- MATERIAL PROVIDED -
--- --- ---
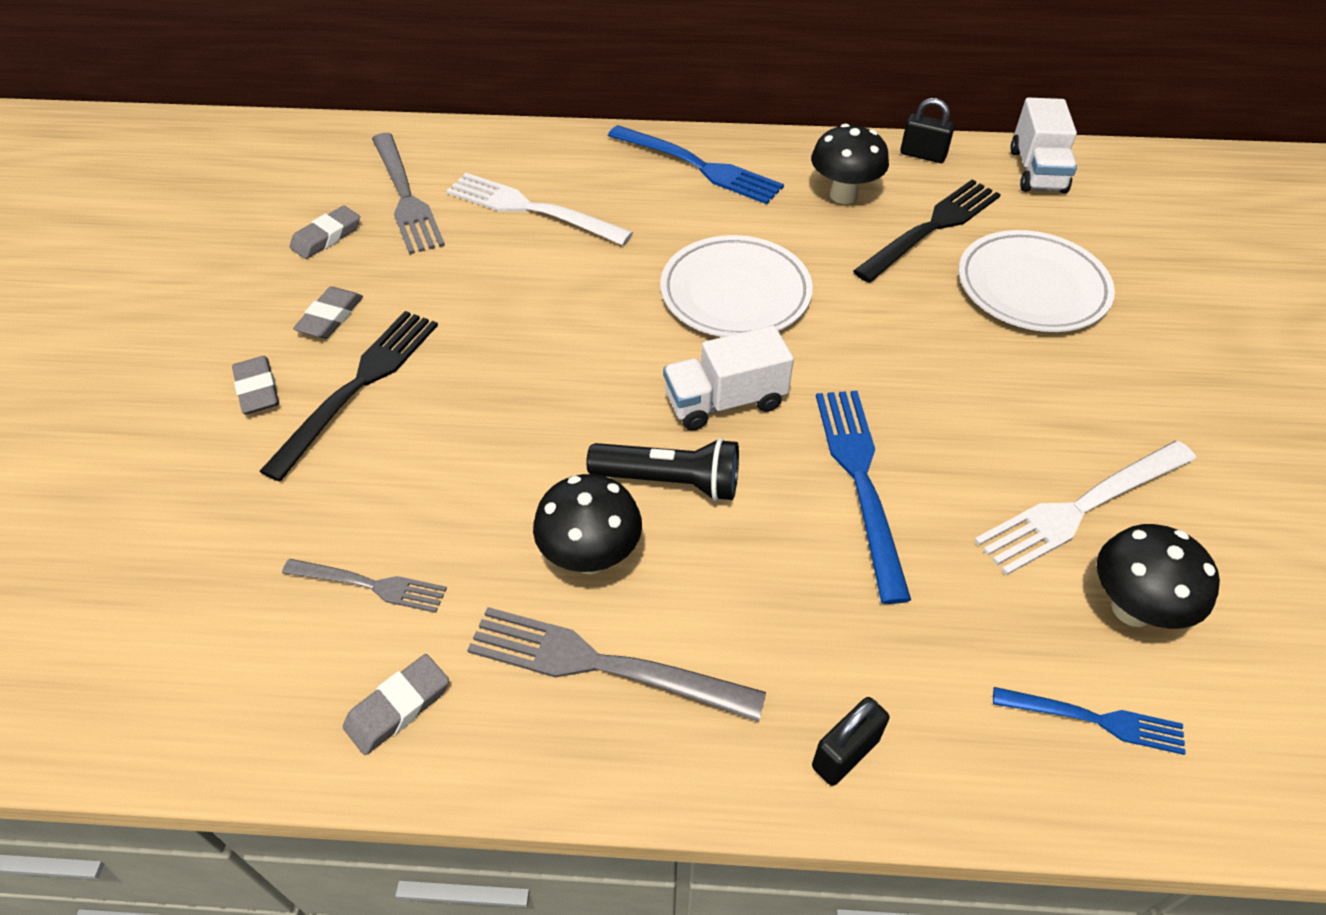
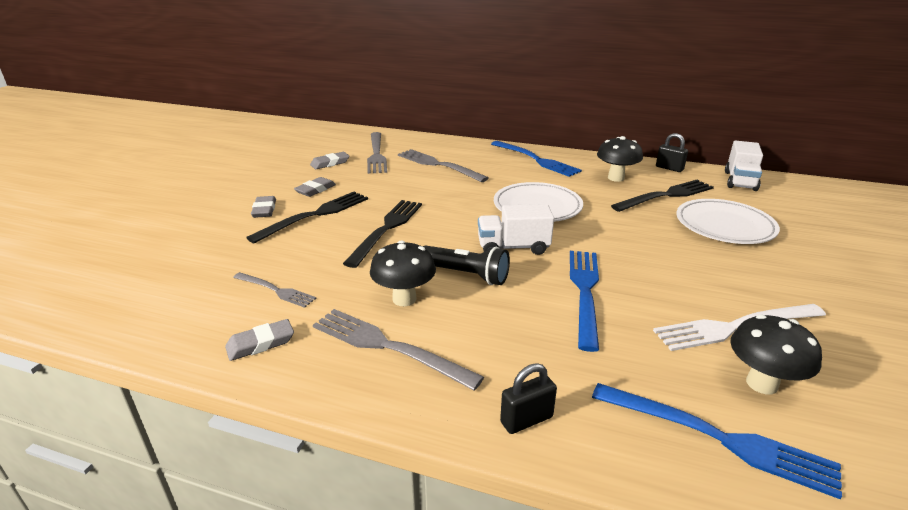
camera: 15 degrees right, 20 degrees down
(501, 396) = (387, 228): none -> black fork
(530, 209) = (437, 165): white fork -> grey fork
(1097, 720) = (720, 439): blue fork -> blue fork, size x1.69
--- --- ---
- PROBLEM STATEMENT -
In the listing above, find each line where "fork" occurs and copy it.

- OUTPUT -
(501, 396) = (387, 228): none -> black fork
(530, 209) = (437, 165): white fork -> grey fork
(1097, 720) = (720, 439): blue fork -> blue fork, size x1.69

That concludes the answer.